Return the run of lines below that opens with the line containing "orange cheese: 0 -> 3" and closes with the line containing "yellow banana: 3 -> 5", keeping each one exact.

# [DATA PROVIDED]
______

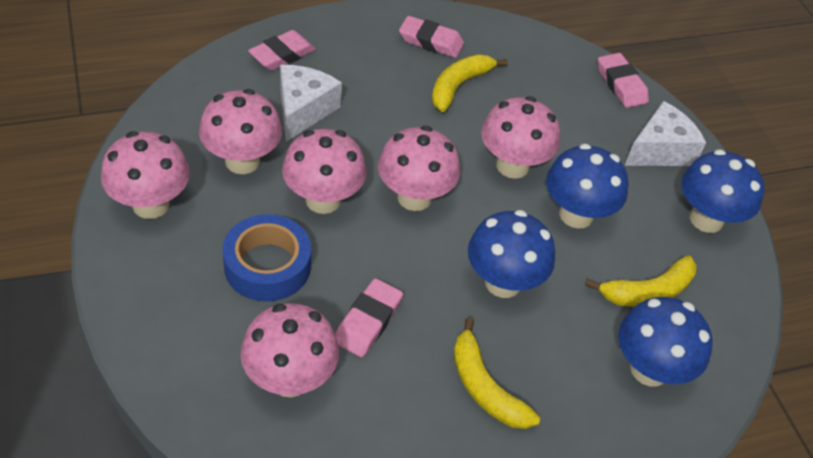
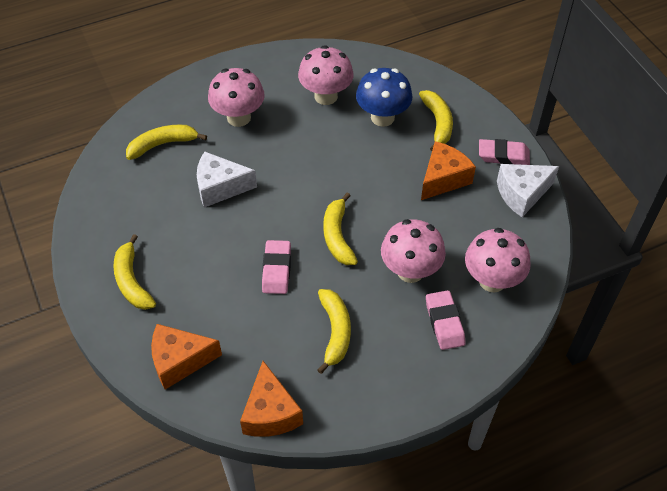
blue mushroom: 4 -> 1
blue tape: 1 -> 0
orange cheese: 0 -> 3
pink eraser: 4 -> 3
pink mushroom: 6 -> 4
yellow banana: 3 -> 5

______

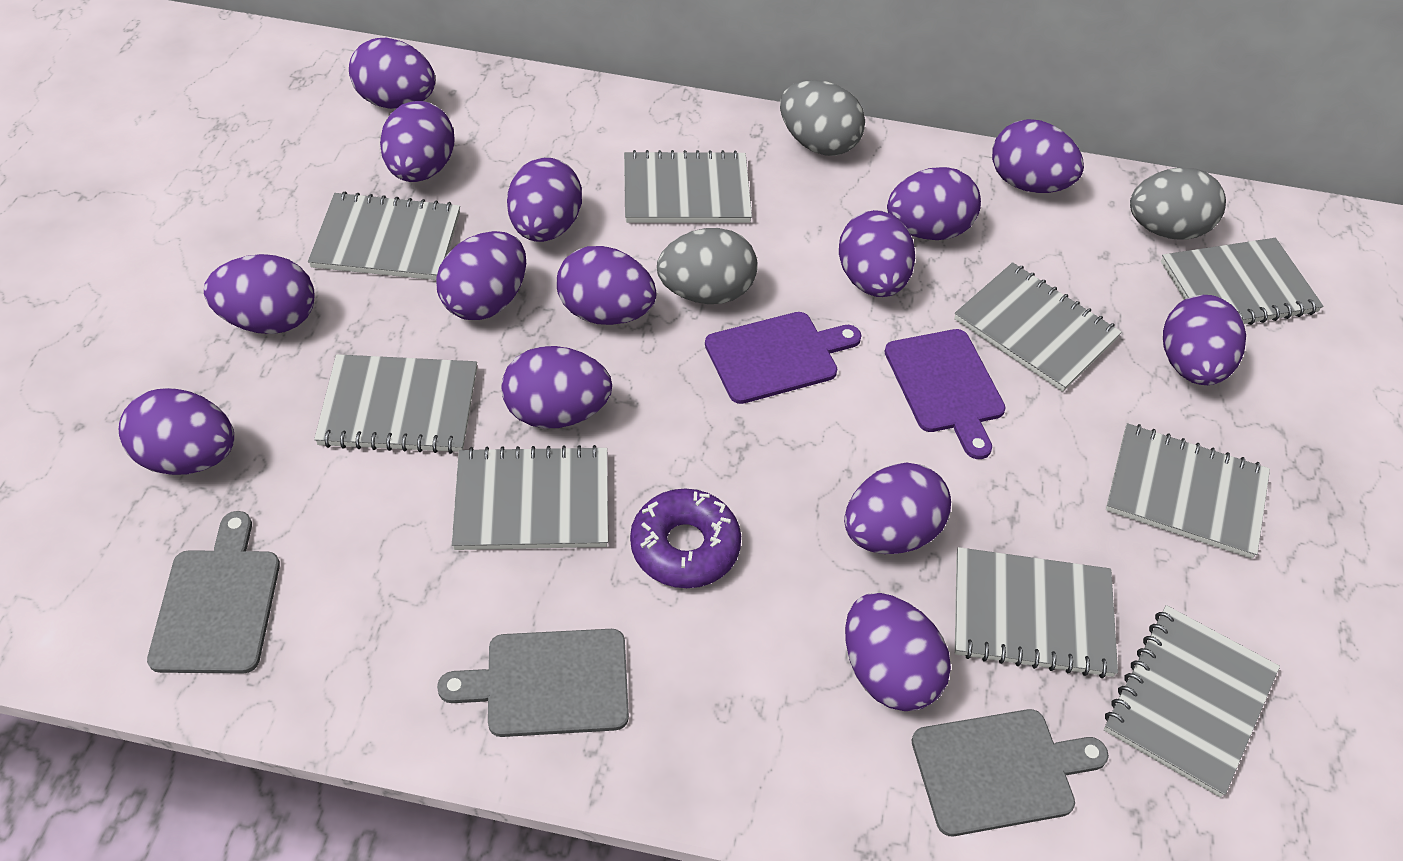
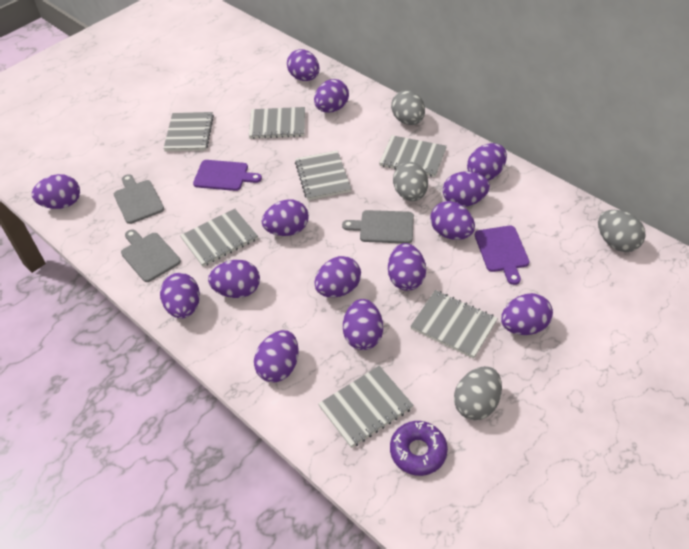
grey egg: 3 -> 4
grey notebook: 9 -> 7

______

# [TASK OUTPUT]
orange cheese: 0 -> 3
pink eraser: 4 -> 3
pink mushroom: 6 -> 4
yellow banana: 3 -> 5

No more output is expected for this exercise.